[Detected change data]:
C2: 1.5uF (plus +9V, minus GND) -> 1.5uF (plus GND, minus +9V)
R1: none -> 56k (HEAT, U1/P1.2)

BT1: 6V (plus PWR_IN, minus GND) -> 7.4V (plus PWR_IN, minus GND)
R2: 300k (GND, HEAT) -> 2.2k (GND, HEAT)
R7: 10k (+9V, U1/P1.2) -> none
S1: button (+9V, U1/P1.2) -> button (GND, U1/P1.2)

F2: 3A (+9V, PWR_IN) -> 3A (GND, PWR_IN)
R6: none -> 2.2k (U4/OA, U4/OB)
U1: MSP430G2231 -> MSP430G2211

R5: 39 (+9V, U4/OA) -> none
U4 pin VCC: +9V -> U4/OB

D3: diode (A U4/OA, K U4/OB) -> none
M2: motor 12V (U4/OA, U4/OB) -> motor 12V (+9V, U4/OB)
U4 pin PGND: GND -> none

[Required action]: Please filter the data down to the lines containing the word "plus".

[Exercise response]:
C2: 1.5uF (plus +9V, minus GND) -> 1.5uF (plus GND, minus +9V)
BT1: 6V (plus PWR_IN, minus GND) -> 7.4V (plus PWR_IN, minus GND)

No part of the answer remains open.